__WHAT THIS TASK INVOLVES__
Go through the data line by line. Copy each one holding the string "none".

__RECORDED DATA__
=======
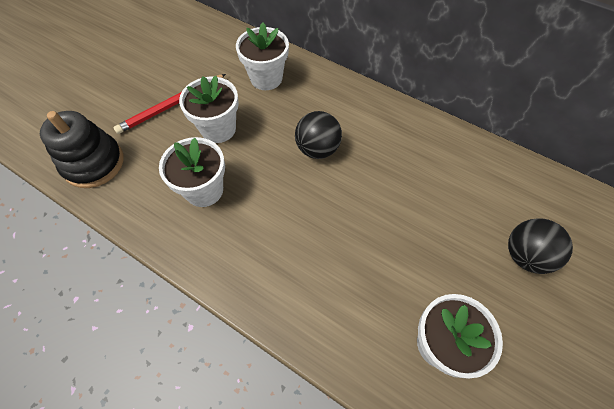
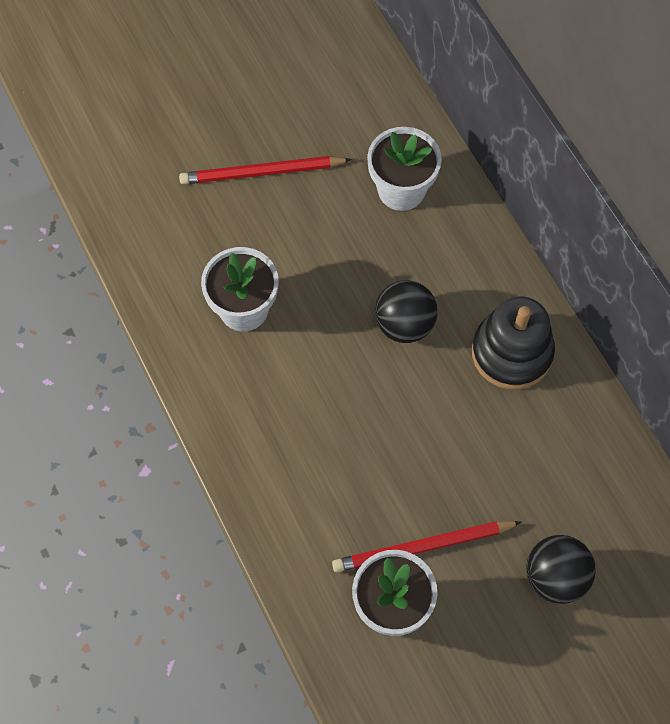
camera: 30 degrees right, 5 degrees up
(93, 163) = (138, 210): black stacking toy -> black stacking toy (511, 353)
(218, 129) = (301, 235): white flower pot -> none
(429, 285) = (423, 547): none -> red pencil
=======
__REPLY TO THE TASK__
(218, 129) = (301, 235): white flower pot -> none
(429, 285) = (423, 547): none -> red pencil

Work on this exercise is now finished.